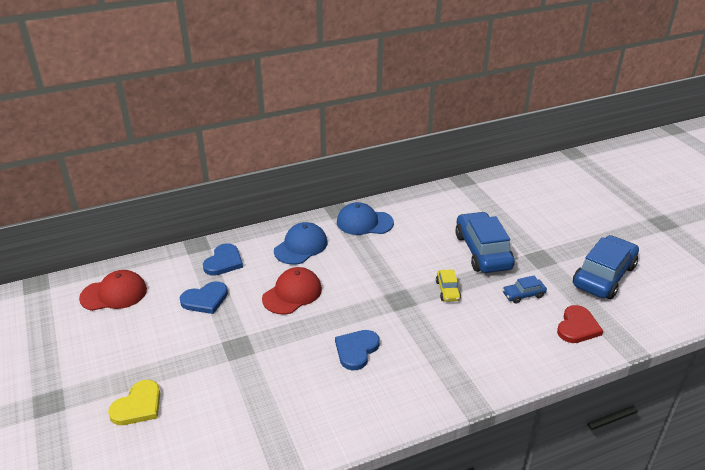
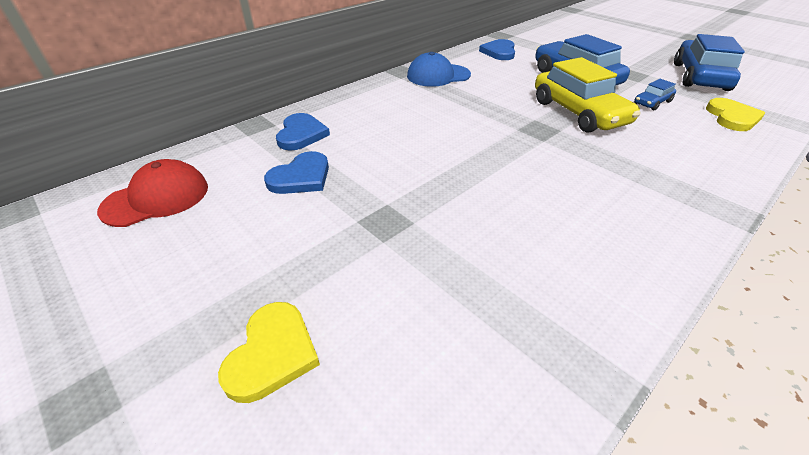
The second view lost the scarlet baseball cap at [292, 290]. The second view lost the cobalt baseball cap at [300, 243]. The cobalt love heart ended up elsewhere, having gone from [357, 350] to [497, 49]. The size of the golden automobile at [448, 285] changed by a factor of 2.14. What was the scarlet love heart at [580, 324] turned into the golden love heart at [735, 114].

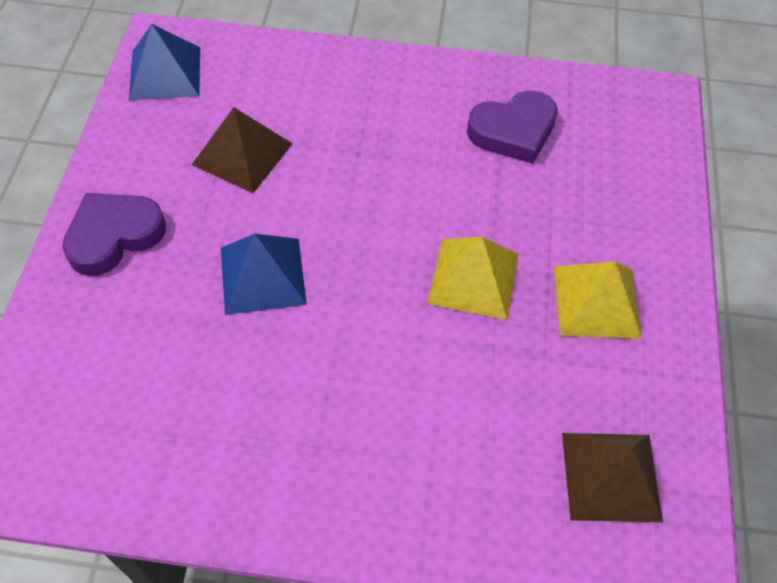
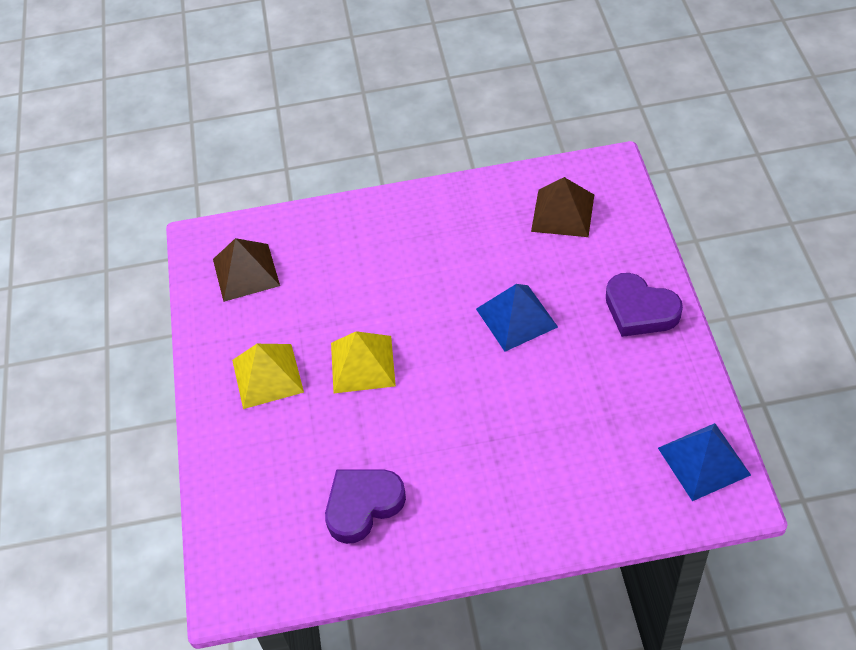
The violet love heart at [114, 234] ended up facing another way, 90 degrees clockwise from before. The dark brown pyramid shape ended up elsewhere, having gone from [242, 150] to [562, 207].

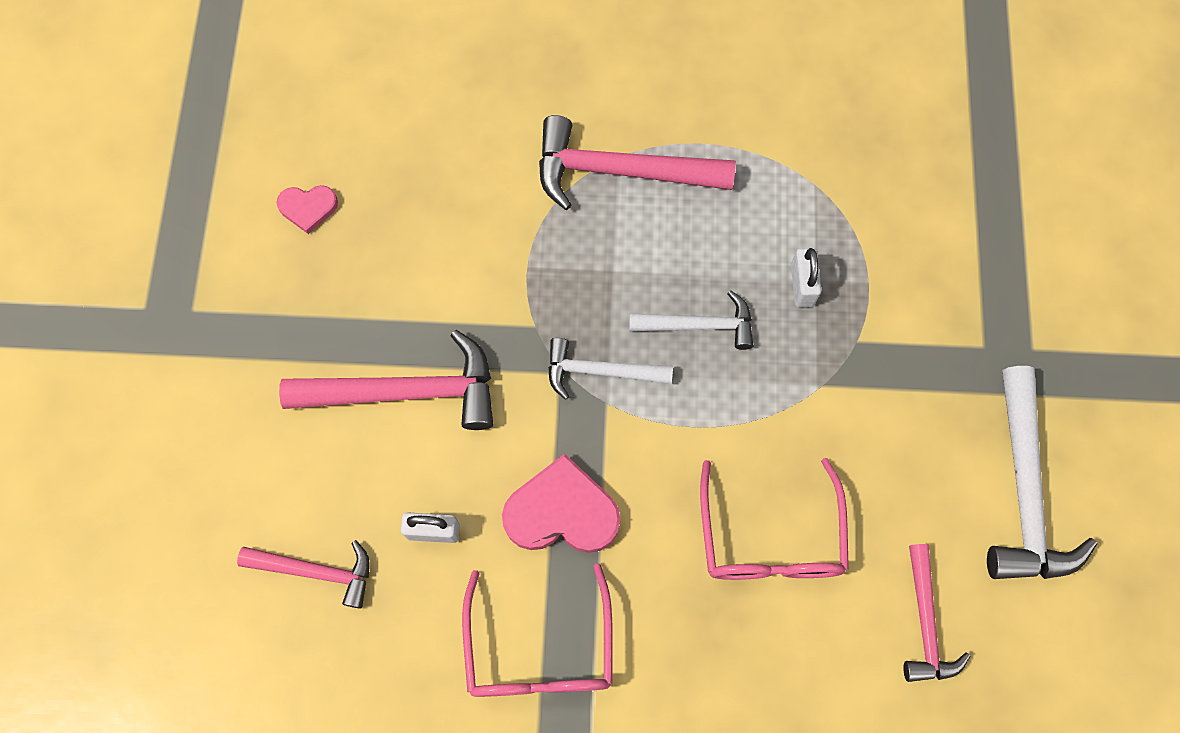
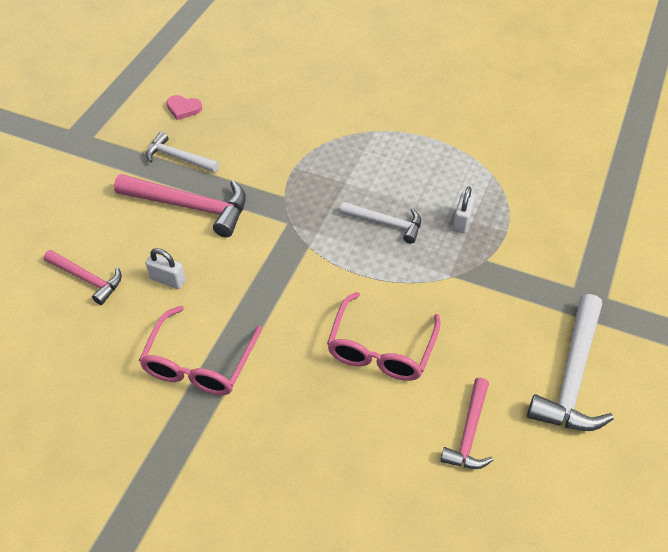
The second view lost the rosy love heart at [561, 503]. The second view lost the rosy claw hammer at [637, 162]. The pure white claw hammer ended up elsewhere, having gone from [610, 369] to [182, 152].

### BRIEF
Every line of the listing above is to be repeated exactly, with its pictures left out.

### TASK RESULT
The second view lost the scarlet baseball cap at [292, 290]. The second view lost the cobalt baseball cap at [300, 243]. The cobalt love heart ended up elsewhere, having gone from [357, 350] to [497, 49]. The size of the golden automobile at [448, 285] changed by a factor of 2.14. What was the scarlet love heart at [580, 324] turned into the golden love heart at [735, 114].

The violet love heart at [114, 234] ended up facing another way, 90 degrees clockwise from before. The dark brown pyramid shape ended up elsewhere, having gone from [242, 150] to [562, 207].

The second view lost the rosy love heart at [561, 503]. The second view lost the rosy claw hammer at [637, 162]. The pure white claw hammer ended up elsewhere, having gone from [610, 369] to [182, 152].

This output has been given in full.